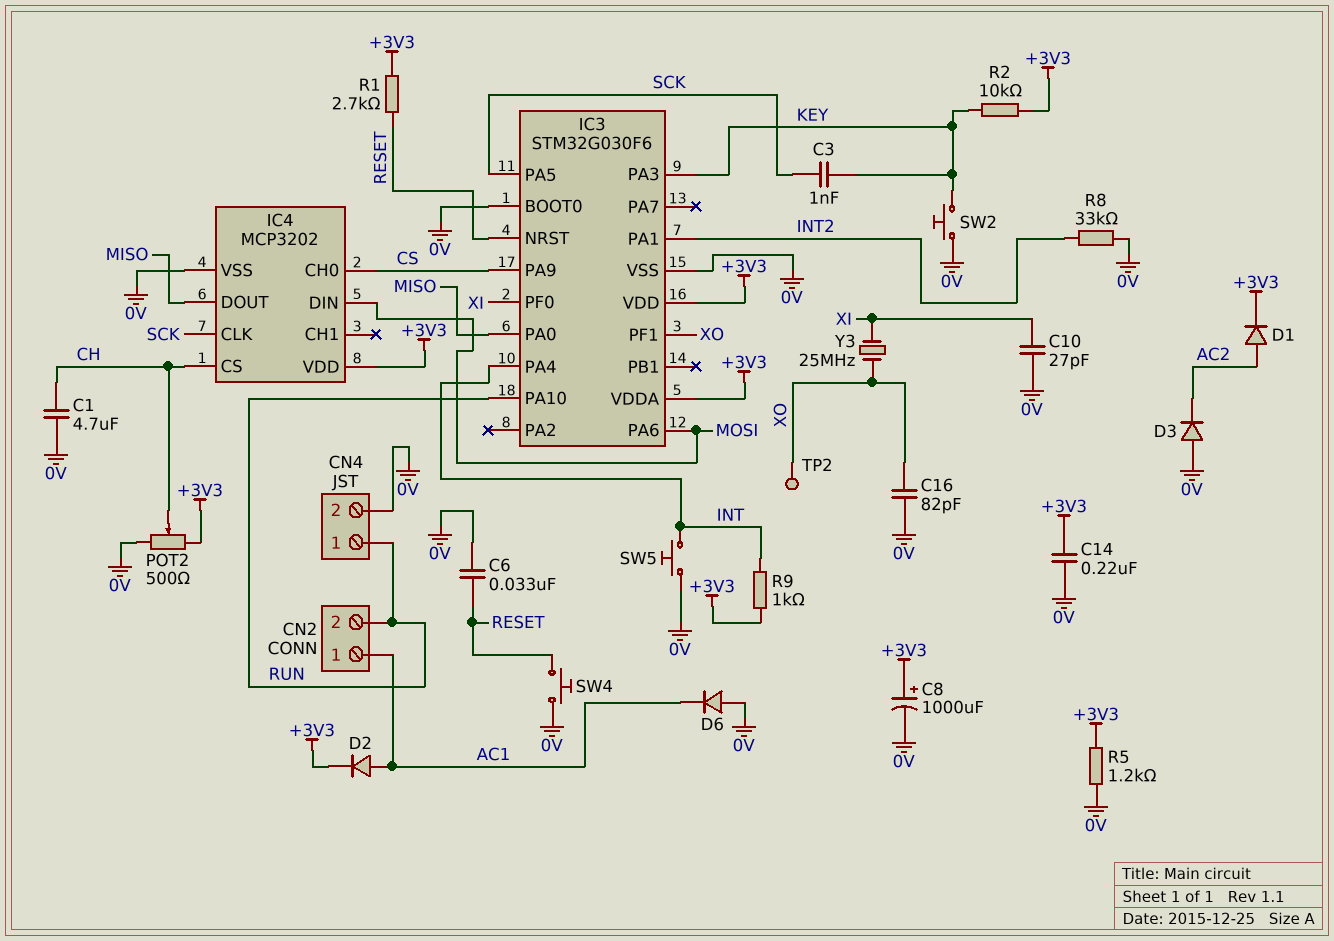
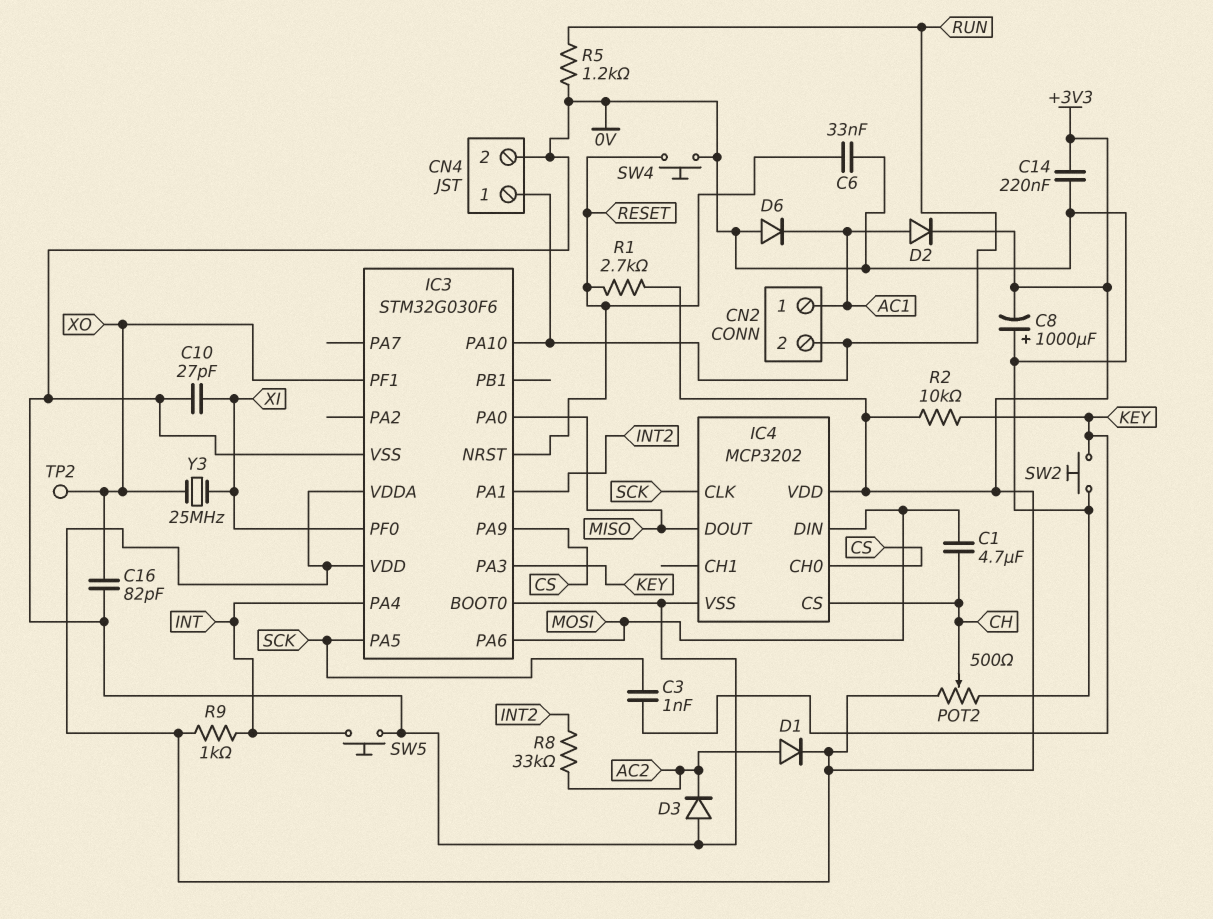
C1: 4.7uF (0V, CH) -> 4.7uF (CH, MOSI)
C8: 1000uF (plus +3V3, minus 0V) -> 1000uF (plus 0V, minus +3V3)
R5: 1.2k (+3V3, 0V) -> 1.2k (0V, RUN)
R8: 33k (0V, INT2) -> 33k (AC2, INT2)

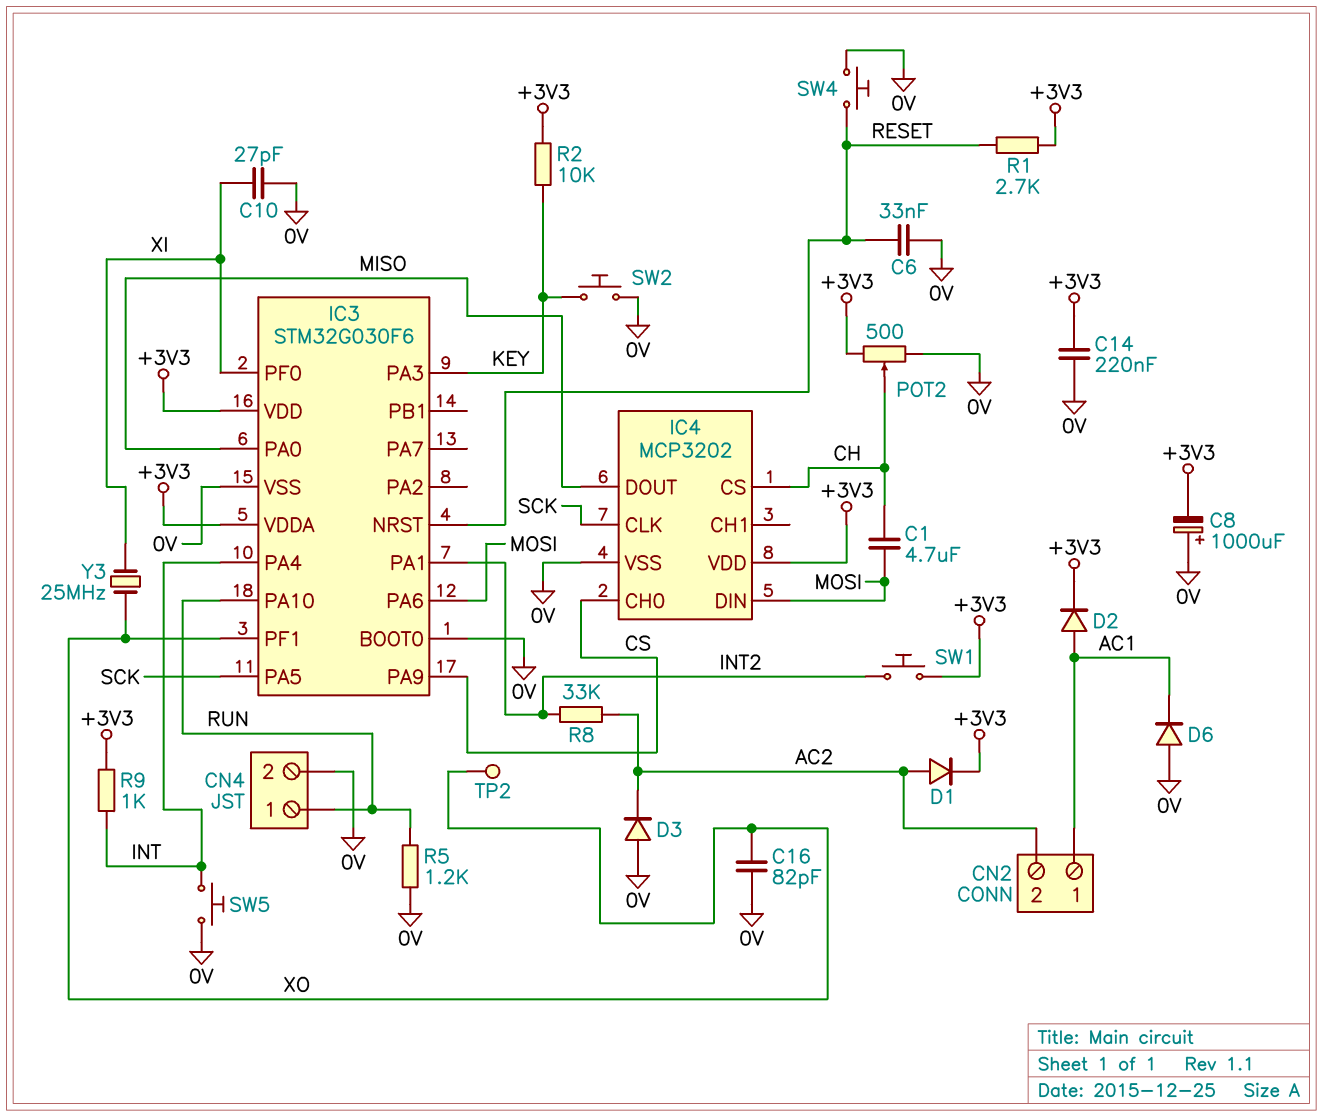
C3: 1nF (KEY, SCK) -> none
CN2 pin 2: RUN -> AC2
SW1: none -> button (+3V3, INT2)

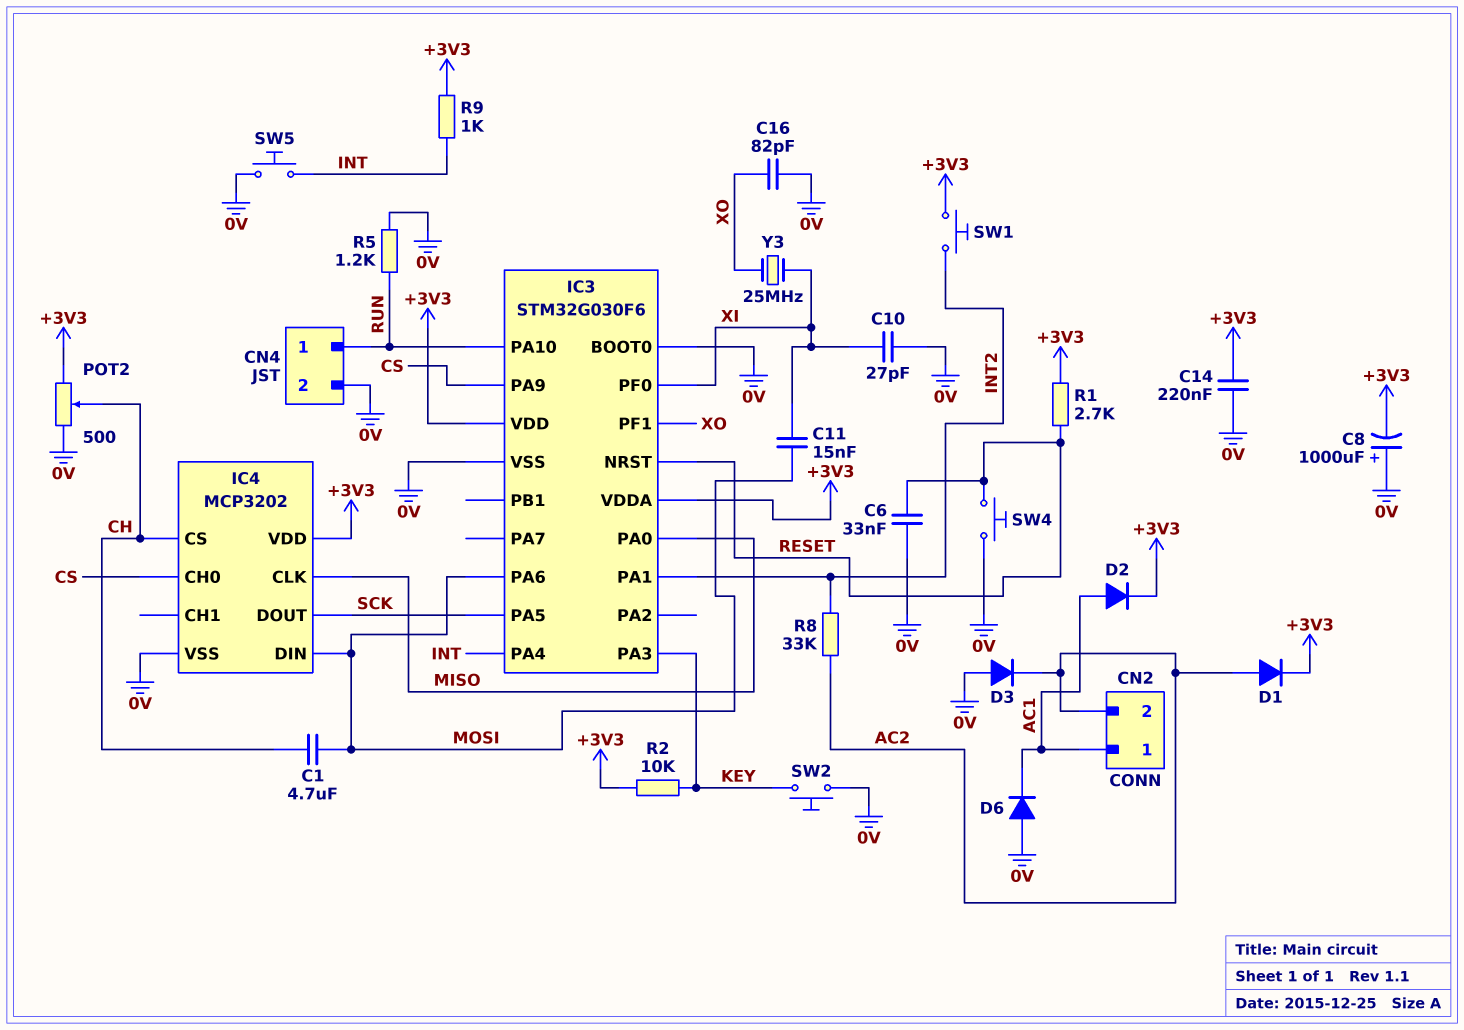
C11: none -> 15nF (MOSI, XI)
IC4 pin CLK: SCK -> MISO
IC4 pin DOUT: MISO -> SCK
TP2: test point (XO) -> none

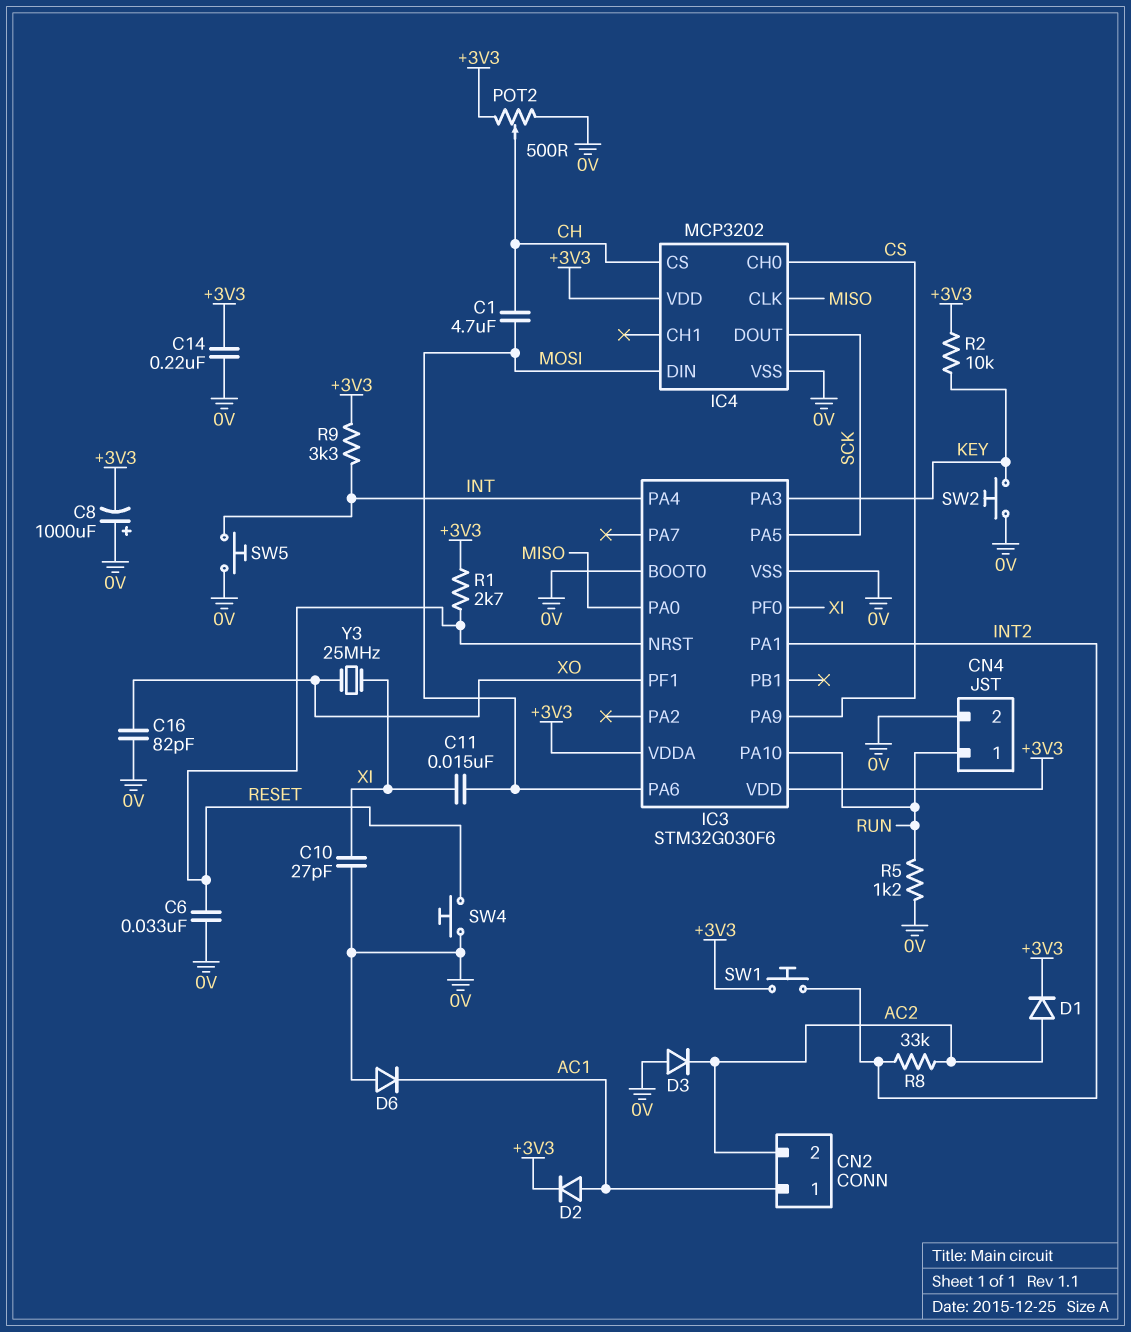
R9: 1k (+3V3, INT) -> 3.3k (+3V3, INT)

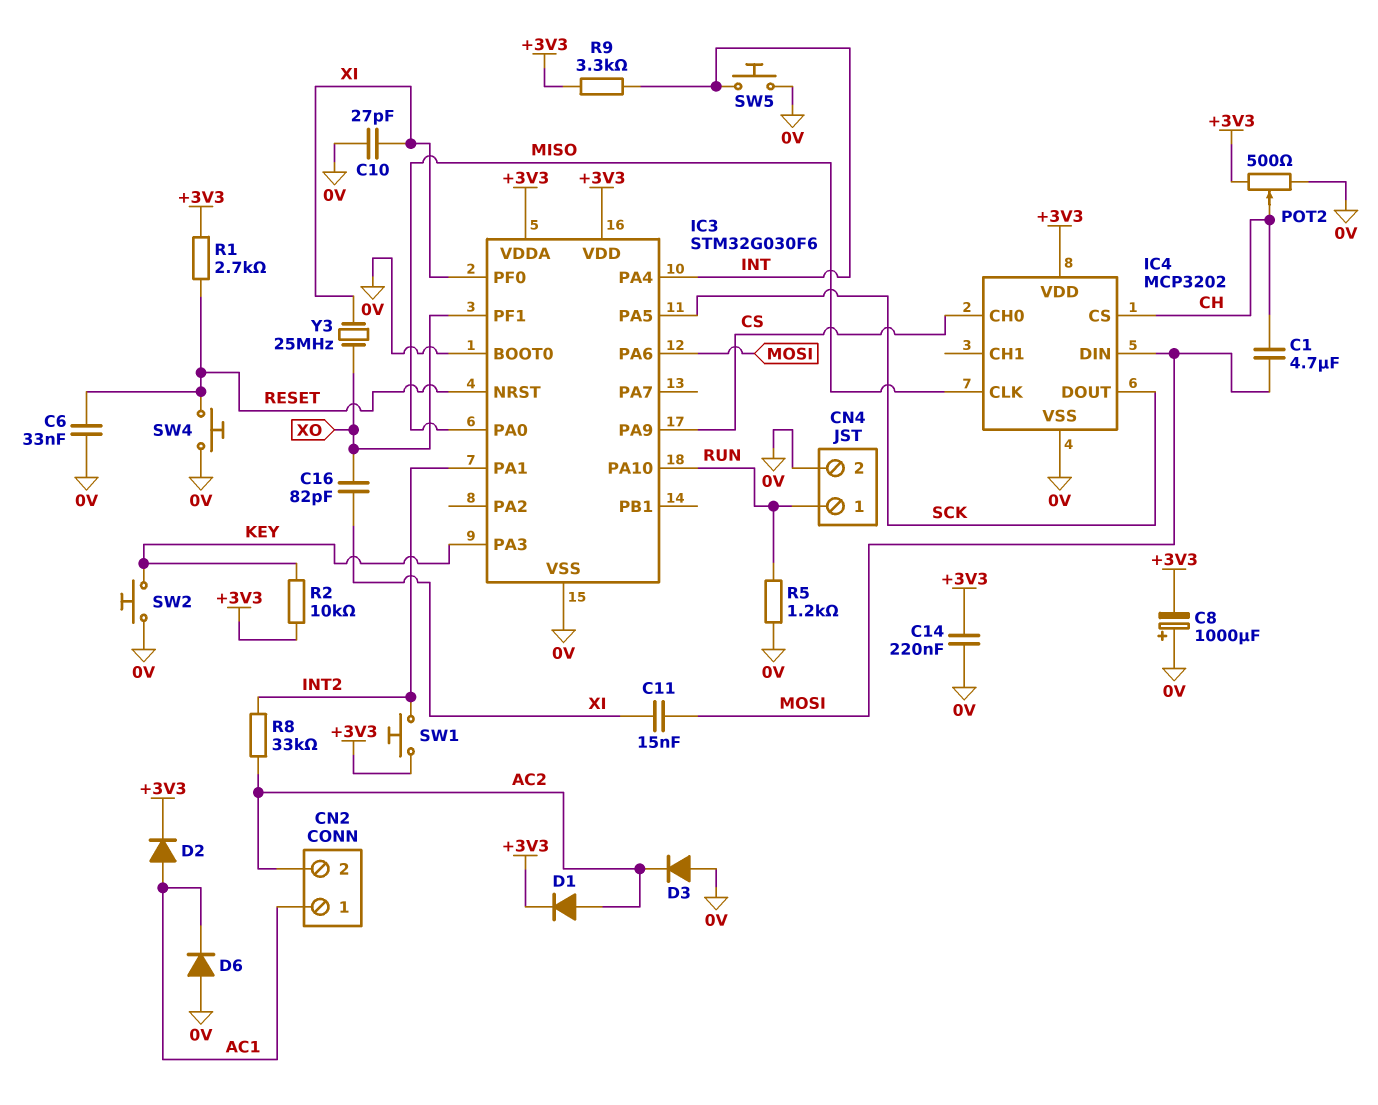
C16: 82pF (0V, XO) -> 82pF (XI, XO)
──────────
* _To do_
The lines from the one containing "IC4 pin DOUT: MISO -> SCK" through the last line of the data above are to be transcribed exactly, both included, with all pictures left out.

* _Exercise output_
IC4 pin DOUT: MISO -> SCK
TP2: test point (XO) -> none

R9: 1k (+3V3, INT) -> 3.3k (+3V3, INT)

C16: 82pF (0V, XO) -> 82pF (XI, XO)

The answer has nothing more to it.